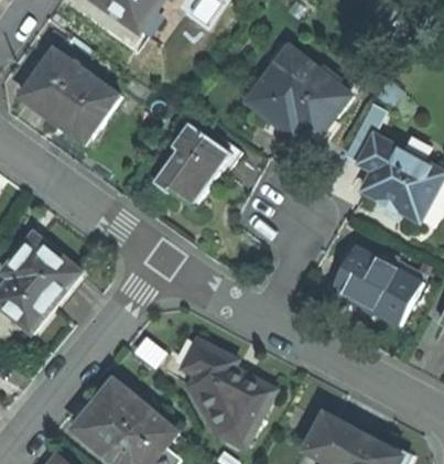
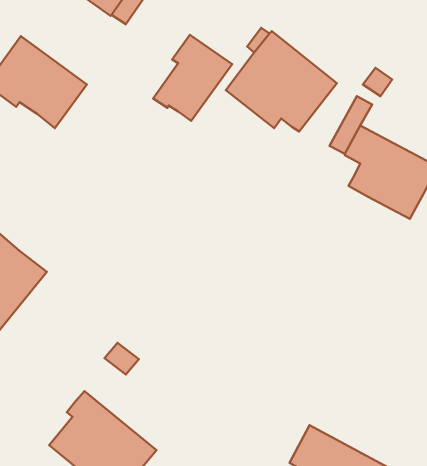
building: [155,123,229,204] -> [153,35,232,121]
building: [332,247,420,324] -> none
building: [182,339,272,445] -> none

-------------------------

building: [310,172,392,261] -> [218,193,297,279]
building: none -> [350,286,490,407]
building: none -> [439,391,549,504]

-------------------------

▶ [WHAT TO PRODUCE]: For the string "none", find every line of the material that contains it, and copy each one.

▶ [ANSWER AREA]:
building: [332,247,420,324] -> none
building: [182,339,272,445] -> none
building: none -> [350,286,490,407]
building: none -> [439,391,549,504]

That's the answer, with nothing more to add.